### SOURCE MATERIAL
◆ ◆ ◆

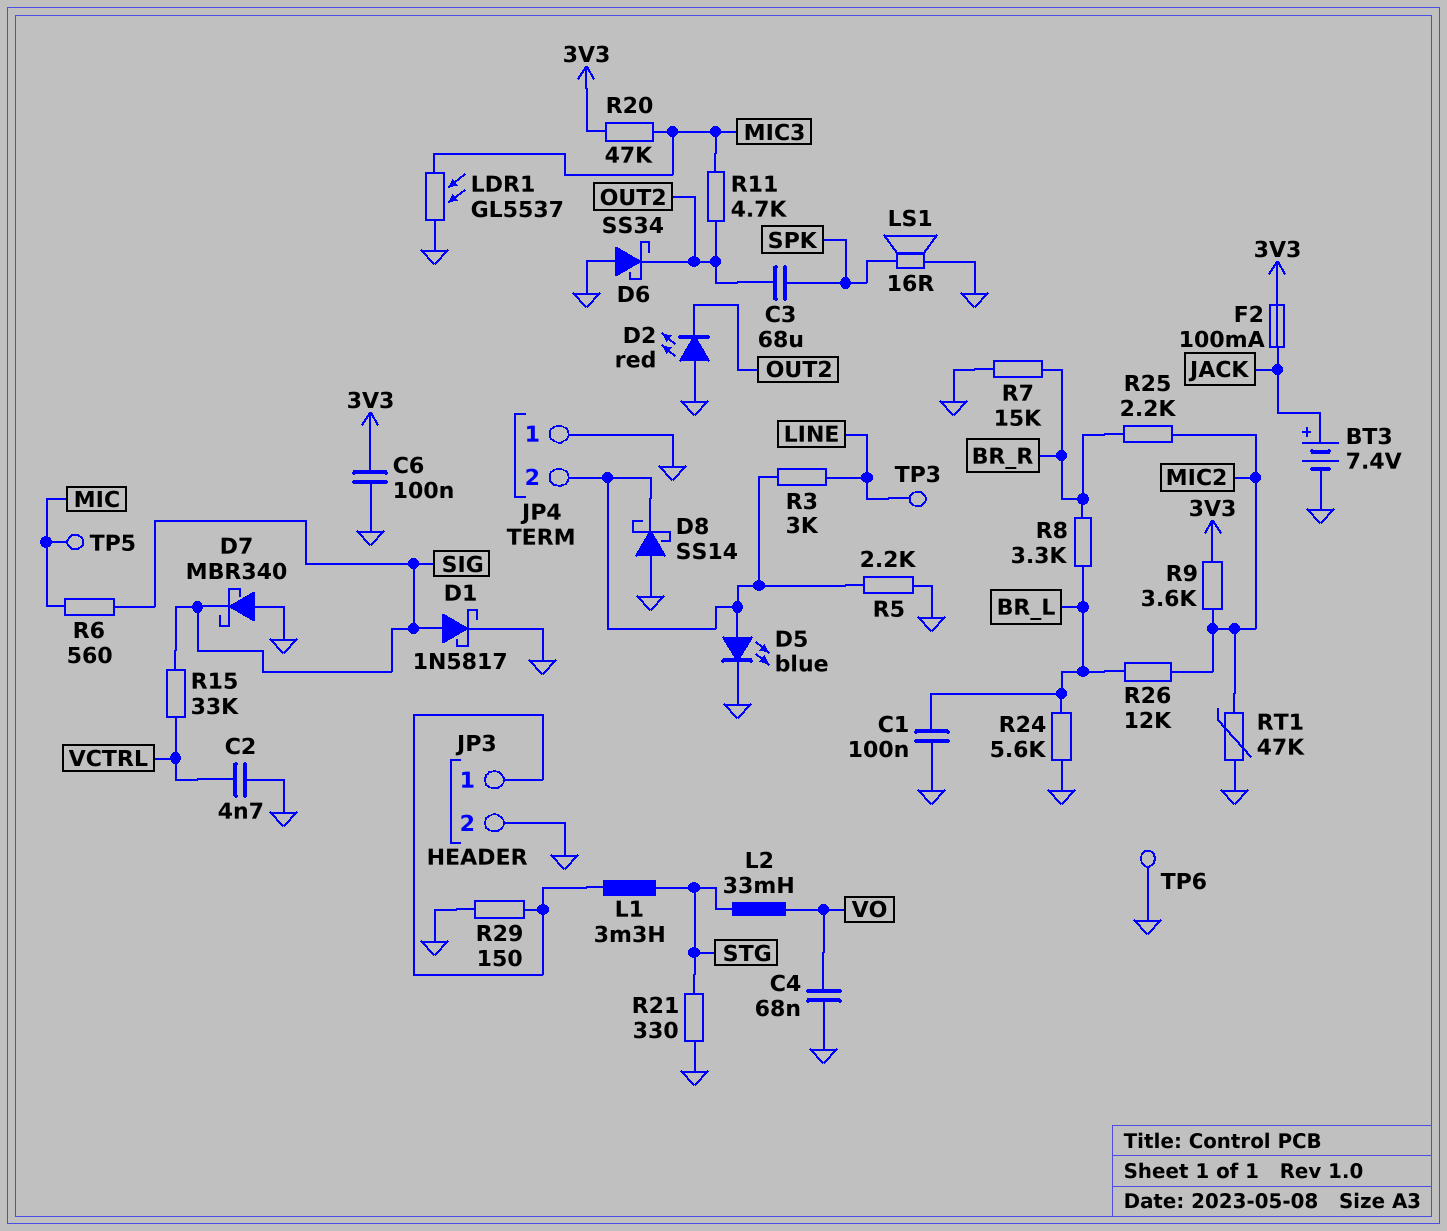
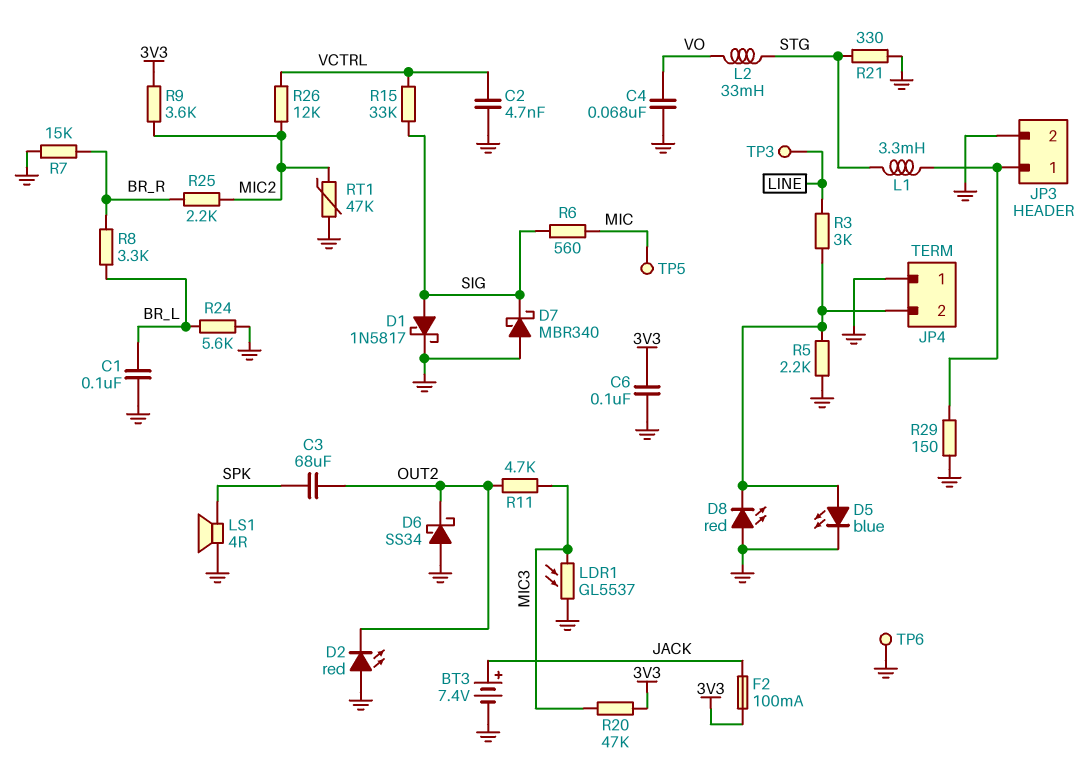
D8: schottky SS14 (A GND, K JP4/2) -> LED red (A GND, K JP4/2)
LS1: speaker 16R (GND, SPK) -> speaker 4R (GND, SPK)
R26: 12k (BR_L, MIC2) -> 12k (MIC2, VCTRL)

◆ ◆ ◆

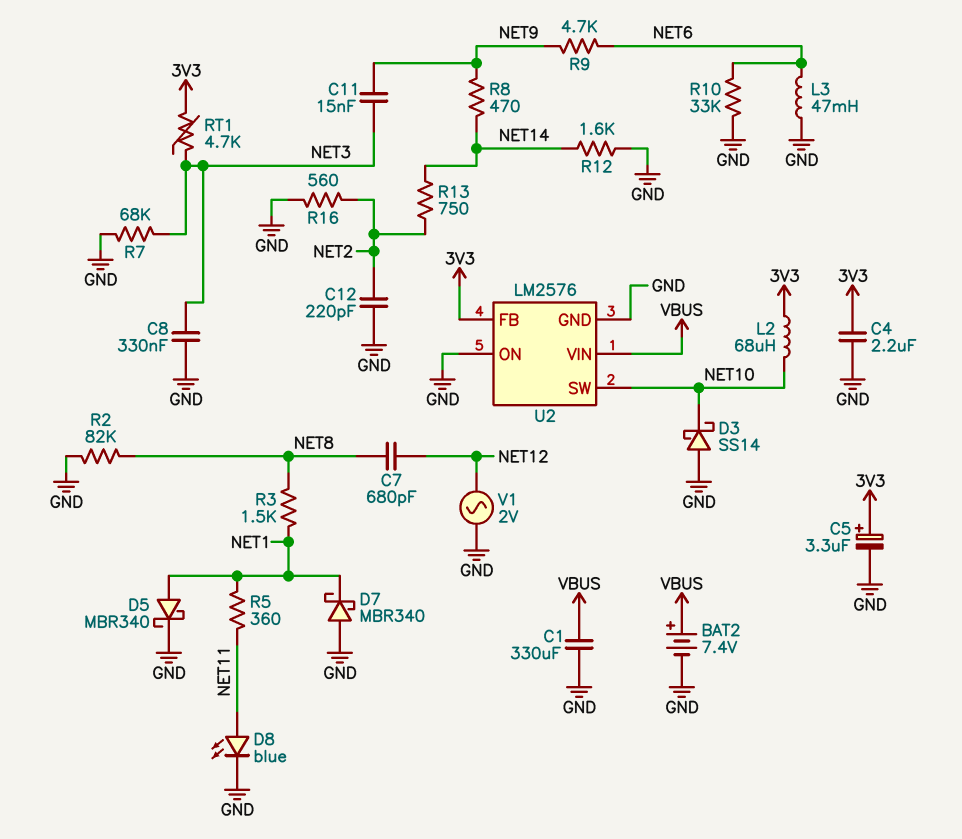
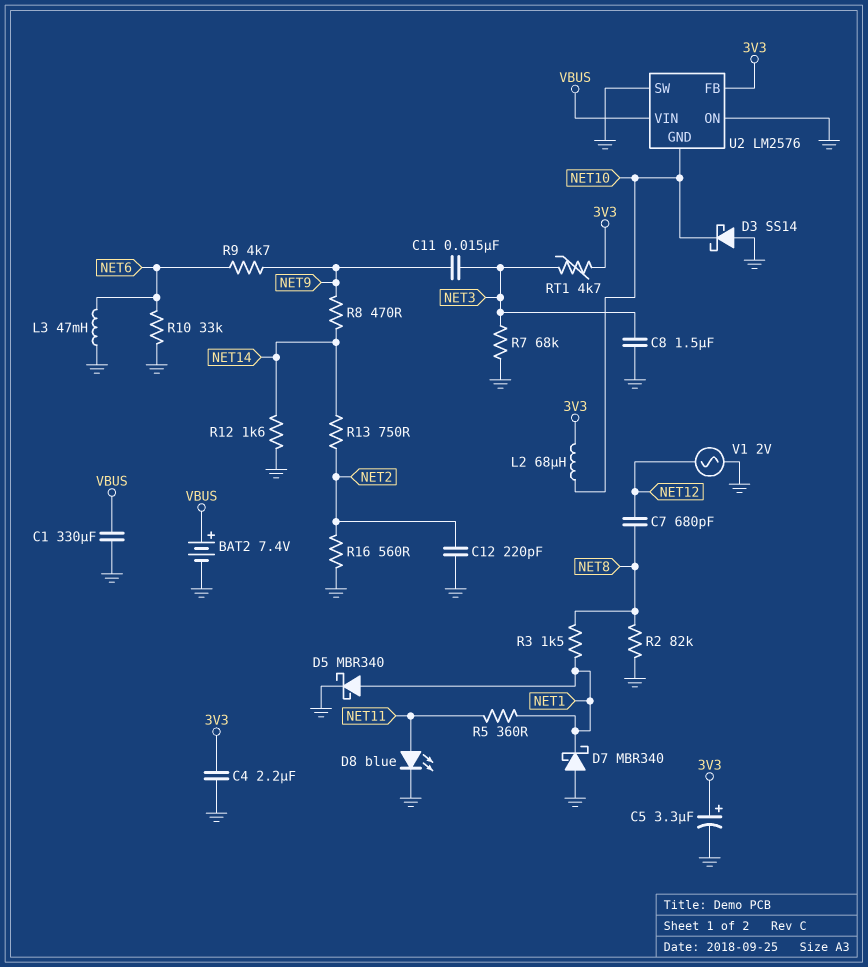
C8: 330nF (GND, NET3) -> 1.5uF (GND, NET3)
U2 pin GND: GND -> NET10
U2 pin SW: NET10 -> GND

◆ ◆ ◆

### TASK REQUIREMENTS
Return the span of lines in the data above that opens at the line with "D8: schottky SS14" and closes at the line with "R26: 12k (BR_L, MIC2) -> 12k (MIC2, VCTRL)", exactly, ends included, nothing else.

### ANSWER SPACE
D8: schottky SS14 (A GND, K JP4/2) -> LED red (A GND, K JP4/2)
LS1: speaker 16R (GND, SPK) -> speaker 4R (GND, SPK)
R26: 12k (BR_L, MIC2) -> 12k (MIC2, VCTRL)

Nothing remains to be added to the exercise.